• _Problem_: Word for word, transcribe the data below from the line with "tan brick F1:F2" to the line with "none -> purple slope E1:E2 level 1 top 2", keeping both of those lines.

• _The data_:

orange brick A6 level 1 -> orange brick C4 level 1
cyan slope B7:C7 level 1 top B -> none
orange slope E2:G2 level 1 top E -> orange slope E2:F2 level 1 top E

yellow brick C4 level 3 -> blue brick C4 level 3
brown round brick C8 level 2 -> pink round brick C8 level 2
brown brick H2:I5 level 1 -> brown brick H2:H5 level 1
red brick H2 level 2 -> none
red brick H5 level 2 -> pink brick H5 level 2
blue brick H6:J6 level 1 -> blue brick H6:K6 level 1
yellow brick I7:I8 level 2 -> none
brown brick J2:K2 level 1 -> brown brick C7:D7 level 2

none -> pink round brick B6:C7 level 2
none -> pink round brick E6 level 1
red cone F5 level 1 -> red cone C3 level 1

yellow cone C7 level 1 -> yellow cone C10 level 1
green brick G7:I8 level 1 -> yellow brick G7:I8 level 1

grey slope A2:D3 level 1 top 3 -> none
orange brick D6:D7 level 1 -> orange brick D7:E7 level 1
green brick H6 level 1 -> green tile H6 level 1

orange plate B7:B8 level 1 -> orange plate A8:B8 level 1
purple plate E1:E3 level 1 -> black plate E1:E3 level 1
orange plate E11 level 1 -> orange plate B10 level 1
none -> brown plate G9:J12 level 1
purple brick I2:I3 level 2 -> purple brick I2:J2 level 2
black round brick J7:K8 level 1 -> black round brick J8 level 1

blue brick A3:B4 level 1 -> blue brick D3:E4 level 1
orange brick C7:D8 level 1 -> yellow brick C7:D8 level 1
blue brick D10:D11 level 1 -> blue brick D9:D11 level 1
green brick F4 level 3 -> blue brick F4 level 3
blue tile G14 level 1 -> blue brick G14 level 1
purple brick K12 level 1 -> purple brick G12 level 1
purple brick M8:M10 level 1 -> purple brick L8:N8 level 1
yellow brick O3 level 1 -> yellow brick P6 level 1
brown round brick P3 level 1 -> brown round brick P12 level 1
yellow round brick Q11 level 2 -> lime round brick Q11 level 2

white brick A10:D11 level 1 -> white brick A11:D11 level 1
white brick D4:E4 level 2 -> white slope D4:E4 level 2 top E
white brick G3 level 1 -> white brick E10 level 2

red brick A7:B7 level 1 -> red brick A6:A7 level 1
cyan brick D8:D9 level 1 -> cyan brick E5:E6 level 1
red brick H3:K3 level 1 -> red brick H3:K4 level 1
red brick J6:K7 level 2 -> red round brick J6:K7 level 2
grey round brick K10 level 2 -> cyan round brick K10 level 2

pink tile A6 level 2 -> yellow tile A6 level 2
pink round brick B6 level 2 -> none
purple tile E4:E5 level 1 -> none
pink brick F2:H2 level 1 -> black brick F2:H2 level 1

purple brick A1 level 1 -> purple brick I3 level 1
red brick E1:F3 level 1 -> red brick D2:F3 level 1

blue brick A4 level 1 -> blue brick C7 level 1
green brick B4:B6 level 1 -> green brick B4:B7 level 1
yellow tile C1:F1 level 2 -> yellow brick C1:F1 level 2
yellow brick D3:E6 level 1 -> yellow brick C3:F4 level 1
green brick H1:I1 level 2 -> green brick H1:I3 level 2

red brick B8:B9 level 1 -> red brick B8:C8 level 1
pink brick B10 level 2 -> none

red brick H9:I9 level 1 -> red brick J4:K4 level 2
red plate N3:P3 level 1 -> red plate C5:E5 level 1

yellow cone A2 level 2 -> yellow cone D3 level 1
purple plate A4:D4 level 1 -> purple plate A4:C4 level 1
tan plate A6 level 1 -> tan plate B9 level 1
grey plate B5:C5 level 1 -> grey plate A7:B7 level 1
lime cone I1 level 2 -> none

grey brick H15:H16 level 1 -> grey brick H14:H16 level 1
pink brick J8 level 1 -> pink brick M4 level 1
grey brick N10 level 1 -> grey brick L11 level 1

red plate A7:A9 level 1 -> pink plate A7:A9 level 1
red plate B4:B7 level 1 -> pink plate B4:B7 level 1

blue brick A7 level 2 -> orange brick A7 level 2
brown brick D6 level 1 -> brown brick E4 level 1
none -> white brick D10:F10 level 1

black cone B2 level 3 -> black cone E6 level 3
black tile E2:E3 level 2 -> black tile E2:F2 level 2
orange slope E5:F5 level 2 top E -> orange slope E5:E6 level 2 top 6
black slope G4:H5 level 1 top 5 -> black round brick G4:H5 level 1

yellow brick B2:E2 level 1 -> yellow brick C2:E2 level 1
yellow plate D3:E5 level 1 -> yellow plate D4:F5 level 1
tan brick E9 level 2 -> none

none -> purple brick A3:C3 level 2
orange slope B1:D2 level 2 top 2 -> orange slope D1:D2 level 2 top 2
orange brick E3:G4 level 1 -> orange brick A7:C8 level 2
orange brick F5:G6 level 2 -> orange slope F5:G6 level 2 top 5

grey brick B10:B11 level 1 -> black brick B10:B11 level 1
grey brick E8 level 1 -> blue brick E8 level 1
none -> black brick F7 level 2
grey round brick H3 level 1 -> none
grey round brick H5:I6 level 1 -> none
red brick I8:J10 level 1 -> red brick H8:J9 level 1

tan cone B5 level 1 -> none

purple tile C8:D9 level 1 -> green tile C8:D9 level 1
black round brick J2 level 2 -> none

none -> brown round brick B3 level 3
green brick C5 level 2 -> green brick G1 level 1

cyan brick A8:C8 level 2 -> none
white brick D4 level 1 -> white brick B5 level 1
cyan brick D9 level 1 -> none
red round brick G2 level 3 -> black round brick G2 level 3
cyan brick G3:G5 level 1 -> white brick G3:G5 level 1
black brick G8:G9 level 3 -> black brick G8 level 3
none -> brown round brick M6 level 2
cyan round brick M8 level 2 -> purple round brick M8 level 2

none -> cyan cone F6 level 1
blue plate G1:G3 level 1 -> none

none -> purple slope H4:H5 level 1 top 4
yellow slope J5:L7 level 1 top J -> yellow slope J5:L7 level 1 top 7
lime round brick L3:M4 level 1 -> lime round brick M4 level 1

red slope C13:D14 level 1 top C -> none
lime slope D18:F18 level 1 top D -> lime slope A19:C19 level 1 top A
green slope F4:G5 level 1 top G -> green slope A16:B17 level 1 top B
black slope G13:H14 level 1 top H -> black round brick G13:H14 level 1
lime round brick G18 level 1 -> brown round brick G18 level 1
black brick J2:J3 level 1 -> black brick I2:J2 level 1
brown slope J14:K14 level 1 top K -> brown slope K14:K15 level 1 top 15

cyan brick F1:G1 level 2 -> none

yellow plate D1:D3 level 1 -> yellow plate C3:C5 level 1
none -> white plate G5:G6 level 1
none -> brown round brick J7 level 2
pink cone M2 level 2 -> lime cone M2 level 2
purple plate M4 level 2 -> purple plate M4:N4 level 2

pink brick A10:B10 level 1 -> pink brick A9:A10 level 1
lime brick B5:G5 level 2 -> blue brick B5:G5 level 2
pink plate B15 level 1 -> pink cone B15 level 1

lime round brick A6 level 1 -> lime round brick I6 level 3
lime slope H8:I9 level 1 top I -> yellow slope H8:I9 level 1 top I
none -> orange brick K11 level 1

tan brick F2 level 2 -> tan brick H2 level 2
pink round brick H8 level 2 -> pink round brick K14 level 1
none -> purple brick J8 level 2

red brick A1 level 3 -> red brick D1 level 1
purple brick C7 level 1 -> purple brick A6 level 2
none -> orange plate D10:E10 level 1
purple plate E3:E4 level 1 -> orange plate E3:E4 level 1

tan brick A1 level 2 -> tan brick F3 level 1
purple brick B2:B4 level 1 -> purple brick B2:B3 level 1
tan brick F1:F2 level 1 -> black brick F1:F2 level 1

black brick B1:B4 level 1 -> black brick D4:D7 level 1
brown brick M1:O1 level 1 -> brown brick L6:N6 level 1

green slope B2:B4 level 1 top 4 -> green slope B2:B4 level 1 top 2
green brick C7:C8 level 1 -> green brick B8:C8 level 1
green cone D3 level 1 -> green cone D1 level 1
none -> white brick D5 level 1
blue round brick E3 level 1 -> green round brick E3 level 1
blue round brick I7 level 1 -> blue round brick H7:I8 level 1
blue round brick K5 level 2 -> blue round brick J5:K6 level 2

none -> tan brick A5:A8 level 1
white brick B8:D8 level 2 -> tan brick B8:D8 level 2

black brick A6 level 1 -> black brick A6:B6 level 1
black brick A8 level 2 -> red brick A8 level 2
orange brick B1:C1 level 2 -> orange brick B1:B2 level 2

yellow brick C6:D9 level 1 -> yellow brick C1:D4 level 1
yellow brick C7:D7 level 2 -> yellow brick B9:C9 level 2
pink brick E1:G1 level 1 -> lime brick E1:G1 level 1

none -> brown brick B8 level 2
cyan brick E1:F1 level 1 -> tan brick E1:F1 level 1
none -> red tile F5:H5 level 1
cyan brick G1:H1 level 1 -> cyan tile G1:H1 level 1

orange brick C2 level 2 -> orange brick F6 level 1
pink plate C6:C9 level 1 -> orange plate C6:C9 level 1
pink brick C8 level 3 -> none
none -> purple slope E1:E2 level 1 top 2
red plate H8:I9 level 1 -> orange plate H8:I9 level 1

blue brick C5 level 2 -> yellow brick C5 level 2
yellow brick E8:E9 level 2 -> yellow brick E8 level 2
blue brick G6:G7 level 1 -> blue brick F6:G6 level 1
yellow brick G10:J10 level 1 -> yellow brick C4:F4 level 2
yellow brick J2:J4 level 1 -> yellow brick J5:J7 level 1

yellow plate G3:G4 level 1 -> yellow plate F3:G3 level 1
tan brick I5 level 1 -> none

• _Reply to the exercise_:
tan brick F1:F2 level 1 -> black brick F1:F2 level 1

black brick B1:B4 level 1 -> black brick D4:D7 level 1
brown brick M1:O1 level 1 -> brown brick L6:N6 level 1

green slope B2:B4 level 1 top 4 -> green slope B2:B4 level 1 top 2
green brick C7:C8 level 1 -> green brick B8:C8 level 1
green cone D3 level 1 -> green cone D1 level 1
none -> white brick D5 level 1
blue round brick E3 level 1 -> green round brick E3 level 1
blue round brick I7 level 1 -> blue round brick H7:I8 level 1
blue round brick K5 level 2 -> blue round brick J5:K6 level 2

none -> tan brick A5:A8 level 1
white brick B8:D8 level 2 -> tan brick B8:D8 level 2

black brick A6 level 1 -> black brick A6:B6 level 1
black brick A8 level 2 -> red brick A8 level 2
orange brick B1:C1 level 2 -> orange brick B1:B2 level 2

yellow brick C6:D9 level 1 -> yellow brick C1:D4 level 1
yellow brick C7:D7 level 2 -> yellow brick B9:C9 level 2
pink brick E1:G1 level 1 -> lime brick E1:G1 level 1

none -> brown brick B8 level 2
cyan brick E1:F1 level 1 -> tan brick E1:F1 level 1
none -> red tile F5:H5 level 1
cyan brick G1:H1 level 1 -> cyan tile G1:H1 level 1

orange brick C2 level 2 -> orange brick F6 level 1
pink plate C6:C9 level 1 -> orange plate C6:C9 level 1
pink brick C8 level 3 -> none
none -> purple slope E1:E2 level 1 top 2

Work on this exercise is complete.